Each entry must appear in the answer exactly as written.

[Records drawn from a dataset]
= = = =

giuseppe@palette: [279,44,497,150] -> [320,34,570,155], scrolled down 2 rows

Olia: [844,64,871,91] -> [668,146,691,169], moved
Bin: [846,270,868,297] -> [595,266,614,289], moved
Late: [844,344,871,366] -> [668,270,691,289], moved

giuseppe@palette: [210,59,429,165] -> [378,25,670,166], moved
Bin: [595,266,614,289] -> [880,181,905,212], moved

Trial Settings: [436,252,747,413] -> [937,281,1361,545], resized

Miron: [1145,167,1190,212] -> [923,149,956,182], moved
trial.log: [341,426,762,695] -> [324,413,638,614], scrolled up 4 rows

= = = =

EXERCISE RESPONSE:
giuseppe@palette: [279,44,497,150] -> [320,34,570,155], scrolled down 2 rows

Olia: [844,64,871,91] -> [668,146,691,169], moved
Bin: [846,270,868,297] -> [595,266,614,289], moved
Late: [844,344,871,366] -> [668,270,691,289], moved

giuseppe@palette: [210,59,429,165] -> [378,25,670,166], moved
Bin: [595,266,614,289] -> [880,181,905,212], moved

Trial Settings: [436,252,747,413] -> [937,281,1361,545], resized

Miron: [1145,167,1190,212] -> [923,149,956,182], moved
trial.log: [341,426,762,695] -> [324,413,638,614], scrolled up 4 rows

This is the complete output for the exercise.